The exercise:
Pull out every line of the listing that contains the string "none", matching case exactly, and copy those lines.

Data records:

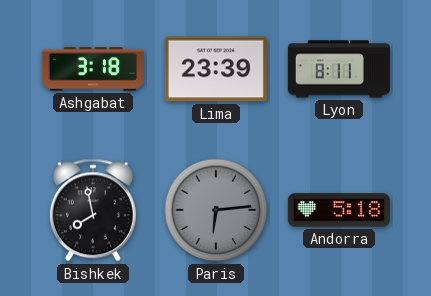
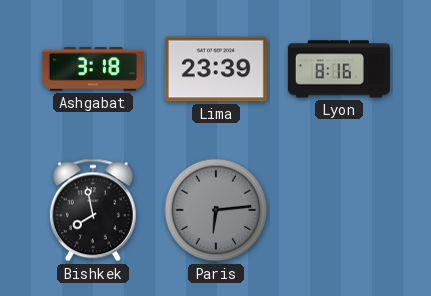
Lyon: 8:11 -> 8:16
Andorra: 5:18 -> none
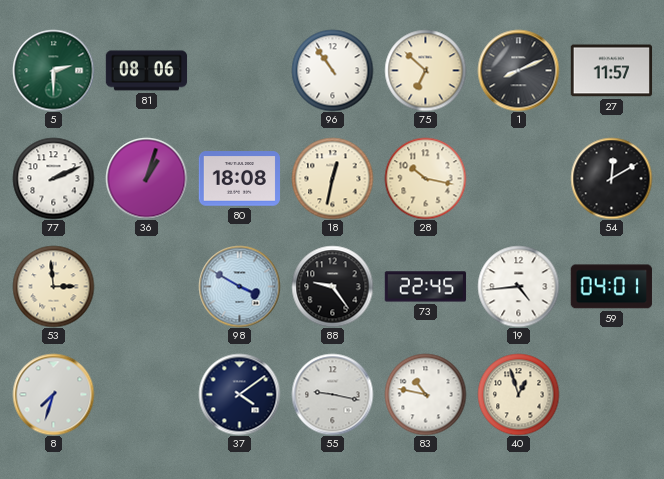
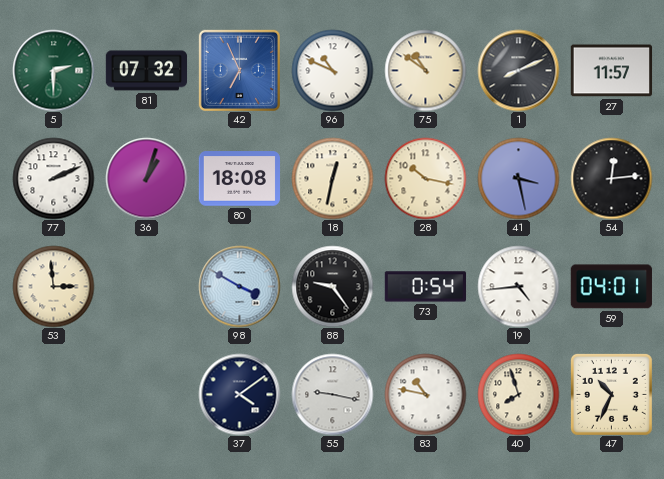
81: 08:06 -> 07:32
42: none -> 6:56
96: 10:54 -> 10:49
75: 6:52 -> 10:51
41: none -> 3:28
54: 12:10 -> 12:14
73: 22:45 -> 0:54
8: 7:33 -> none
40: 12:57 -> 7:57
47: none -> 10:34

Response below:
Andorra: 5:18 -> none
42: none -> 6:56
41: none -> 3:28
8: 7:33 -> none
47: none -> 10:34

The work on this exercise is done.